··· PROVIDED DATA ···
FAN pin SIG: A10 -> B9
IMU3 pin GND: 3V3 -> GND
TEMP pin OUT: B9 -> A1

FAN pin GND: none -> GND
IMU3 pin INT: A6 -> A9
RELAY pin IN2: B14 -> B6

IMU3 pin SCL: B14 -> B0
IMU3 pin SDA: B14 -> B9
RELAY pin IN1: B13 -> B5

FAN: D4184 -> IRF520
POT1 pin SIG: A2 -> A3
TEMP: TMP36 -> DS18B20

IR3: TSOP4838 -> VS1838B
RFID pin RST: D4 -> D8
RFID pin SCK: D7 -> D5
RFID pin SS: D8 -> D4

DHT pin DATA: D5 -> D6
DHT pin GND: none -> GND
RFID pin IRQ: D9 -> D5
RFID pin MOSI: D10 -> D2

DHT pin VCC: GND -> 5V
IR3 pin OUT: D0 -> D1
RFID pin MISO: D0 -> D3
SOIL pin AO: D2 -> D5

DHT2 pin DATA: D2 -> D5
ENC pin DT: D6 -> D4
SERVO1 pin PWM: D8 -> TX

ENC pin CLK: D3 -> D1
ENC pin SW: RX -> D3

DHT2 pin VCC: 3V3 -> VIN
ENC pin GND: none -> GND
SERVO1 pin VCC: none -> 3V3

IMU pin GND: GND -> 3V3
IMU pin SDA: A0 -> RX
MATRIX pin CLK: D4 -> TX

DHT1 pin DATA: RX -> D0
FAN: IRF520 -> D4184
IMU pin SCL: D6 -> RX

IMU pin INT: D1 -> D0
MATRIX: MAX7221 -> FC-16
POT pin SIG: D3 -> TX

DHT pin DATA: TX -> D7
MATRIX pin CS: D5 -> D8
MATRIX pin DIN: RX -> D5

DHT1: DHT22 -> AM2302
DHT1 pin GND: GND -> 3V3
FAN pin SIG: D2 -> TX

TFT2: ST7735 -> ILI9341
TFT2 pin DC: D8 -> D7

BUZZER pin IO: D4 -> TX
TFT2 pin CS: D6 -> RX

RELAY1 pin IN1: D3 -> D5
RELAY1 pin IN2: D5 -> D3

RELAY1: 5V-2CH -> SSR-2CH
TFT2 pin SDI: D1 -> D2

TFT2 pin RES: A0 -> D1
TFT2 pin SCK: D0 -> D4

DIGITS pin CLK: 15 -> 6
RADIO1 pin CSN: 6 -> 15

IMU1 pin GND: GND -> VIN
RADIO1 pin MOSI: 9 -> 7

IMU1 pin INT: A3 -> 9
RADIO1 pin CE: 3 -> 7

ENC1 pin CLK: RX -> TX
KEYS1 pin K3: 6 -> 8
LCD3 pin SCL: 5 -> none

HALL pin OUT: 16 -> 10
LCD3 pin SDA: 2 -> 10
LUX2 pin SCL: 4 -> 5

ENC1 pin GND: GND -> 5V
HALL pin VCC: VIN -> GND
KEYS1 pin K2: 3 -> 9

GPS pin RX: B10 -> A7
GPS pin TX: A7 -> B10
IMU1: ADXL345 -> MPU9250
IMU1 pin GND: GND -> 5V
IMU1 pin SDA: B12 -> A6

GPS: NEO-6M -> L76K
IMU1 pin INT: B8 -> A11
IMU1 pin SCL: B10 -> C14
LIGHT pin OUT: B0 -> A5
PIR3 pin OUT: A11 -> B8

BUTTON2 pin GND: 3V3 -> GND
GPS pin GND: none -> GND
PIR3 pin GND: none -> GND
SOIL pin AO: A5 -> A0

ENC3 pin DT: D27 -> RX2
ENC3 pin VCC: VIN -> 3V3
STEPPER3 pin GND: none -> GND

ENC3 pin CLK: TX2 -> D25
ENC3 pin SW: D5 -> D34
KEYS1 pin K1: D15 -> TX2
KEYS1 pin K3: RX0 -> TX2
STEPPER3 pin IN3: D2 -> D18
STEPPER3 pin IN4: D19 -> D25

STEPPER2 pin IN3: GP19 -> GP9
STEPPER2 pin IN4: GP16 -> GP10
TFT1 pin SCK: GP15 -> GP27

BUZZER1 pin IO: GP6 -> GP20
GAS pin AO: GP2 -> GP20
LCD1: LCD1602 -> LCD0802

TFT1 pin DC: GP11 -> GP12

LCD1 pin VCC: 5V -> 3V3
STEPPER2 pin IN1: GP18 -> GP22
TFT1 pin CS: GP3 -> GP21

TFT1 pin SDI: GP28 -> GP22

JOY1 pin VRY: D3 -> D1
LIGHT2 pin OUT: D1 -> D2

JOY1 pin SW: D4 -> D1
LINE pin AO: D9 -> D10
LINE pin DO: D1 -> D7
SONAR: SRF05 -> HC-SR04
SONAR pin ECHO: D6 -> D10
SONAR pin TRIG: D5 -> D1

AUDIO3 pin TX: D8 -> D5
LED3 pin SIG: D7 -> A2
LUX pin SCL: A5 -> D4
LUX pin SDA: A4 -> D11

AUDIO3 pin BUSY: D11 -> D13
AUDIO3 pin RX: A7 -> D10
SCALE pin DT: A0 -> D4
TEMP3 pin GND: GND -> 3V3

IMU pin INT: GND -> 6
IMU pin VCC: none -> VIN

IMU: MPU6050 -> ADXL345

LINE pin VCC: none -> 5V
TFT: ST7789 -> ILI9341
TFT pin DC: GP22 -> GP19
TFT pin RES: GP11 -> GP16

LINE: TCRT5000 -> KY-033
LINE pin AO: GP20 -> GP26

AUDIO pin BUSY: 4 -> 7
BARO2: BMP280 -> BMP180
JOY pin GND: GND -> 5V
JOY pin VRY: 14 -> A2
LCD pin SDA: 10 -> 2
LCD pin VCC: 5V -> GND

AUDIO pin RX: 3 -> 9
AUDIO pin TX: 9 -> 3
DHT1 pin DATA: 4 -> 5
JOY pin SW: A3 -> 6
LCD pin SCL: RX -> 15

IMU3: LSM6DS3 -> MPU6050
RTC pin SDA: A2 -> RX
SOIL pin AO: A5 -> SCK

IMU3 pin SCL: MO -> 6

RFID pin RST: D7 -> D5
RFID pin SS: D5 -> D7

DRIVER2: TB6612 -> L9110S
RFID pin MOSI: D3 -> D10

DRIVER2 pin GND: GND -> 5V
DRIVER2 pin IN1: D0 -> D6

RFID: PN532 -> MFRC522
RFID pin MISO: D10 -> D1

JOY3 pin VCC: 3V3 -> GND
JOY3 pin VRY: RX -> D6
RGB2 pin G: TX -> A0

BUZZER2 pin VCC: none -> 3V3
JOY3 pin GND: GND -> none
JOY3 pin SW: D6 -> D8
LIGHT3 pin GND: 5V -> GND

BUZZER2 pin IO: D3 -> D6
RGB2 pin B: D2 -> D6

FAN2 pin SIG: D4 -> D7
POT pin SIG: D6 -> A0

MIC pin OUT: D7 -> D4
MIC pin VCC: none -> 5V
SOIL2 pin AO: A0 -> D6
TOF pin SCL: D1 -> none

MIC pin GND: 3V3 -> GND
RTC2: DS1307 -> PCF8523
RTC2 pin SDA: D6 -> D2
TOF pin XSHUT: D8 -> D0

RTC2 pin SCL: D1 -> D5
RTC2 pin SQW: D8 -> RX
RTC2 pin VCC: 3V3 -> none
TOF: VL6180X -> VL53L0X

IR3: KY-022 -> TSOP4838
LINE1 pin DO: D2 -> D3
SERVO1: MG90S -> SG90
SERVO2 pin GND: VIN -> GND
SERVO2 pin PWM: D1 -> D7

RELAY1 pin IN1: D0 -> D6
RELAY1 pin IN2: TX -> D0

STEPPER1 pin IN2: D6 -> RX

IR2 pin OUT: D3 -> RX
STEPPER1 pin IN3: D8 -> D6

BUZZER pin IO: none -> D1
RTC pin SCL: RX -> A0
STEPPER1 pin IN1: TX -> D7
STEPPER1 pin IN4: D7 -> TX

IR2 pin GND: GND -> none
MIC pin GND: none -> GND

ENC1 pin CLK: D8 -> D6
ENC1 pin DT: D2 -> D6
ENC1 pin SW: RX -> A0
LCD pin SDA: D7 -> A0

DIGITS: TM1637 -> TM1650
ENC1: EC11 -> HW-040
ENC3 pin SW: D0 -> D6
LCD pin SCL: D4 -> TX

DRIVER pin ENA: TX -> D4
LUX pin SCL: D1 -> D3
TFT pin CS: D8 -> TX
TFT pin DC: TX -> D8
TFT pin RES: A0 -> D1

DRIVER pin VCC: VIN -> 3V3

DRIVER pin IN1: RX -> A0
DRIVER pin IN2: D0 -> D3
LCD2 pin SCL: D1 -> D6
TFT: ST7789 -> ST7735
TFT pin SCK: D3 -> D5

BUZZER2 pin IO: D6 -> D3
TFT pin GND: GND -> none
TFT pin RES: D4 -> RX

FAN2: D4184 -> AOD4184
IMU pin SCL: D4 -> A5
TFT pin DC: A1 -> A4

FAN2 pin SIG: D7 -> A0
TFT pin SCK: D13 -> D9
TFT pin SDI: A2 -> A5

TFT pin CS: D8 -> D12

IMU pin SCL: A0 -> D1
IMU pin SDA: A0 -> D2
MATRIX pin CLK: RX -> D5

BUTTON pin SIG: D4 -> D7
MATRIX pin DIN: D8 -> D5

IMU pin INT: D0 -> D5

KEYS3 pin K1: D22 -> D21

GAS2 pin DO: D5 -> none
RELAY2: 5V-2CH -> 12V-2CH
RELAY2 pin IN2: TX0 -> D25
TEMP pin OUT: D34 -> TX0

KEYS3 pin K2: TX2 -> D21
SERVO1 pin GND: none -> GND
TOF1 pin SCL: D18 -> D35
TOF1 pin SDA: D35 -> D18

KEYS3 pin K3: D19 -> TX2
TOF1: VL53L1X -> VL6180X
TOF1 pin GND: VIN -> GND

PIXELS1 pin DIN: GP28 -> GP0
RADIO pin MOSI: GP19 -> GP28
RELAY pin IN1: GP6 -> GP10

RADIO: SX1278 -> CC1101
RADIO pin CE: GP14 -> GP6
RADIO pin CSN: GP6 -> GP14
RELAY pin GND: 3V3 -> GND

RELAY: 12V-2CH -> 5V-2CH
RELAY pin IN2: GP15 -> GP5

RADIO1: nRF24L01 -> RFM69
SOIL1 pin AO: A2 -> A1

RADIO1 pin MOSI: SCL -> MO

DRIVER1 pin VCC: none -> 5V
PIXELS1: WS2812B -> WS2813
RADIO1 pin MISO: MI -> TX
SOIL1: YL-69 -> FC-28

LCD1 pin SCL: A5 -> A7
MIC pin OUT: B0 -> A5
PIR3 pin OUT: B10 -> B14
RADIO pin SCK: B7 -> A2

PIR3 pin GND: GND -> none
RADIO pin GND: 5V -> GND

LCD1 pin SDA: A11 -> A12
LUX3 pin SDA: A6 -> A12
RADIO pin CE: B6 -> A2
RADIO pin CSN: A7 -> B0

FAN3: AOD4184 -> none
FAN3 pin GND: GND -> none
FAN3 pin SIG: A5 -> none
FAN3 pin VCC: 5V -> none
···
» **WHAT YOU ARE ASKED TO DO**
Would you print, exactly as written, every line above from the one holding "BUZZER pin IO: none -> D1" through the one holding "ENC3 pin SW: D0 -> D6", with both included and no other lines?

» **SOLUTION**
BUZZER pin IO: none -> D1
RTC pin SCL: RX -> A0
STEPPER1 pin IN1: TX -> D7
STEPPER1 pin IN4: D7 -> TX

IR2 pin GND: GND -> none
MIC pin GND: none -> GND

ENC1 pin CLK: D8 -> D6
ENC1 pin DT: D2 -> D6
ENC1 pin SW: RX -> A0
LCD pin SDA: D7 -> A0

DIGITS: TM1637 -> TM1650
ENC1: EC11 -> HW-040
ENC3 pin SW: D0 -> D6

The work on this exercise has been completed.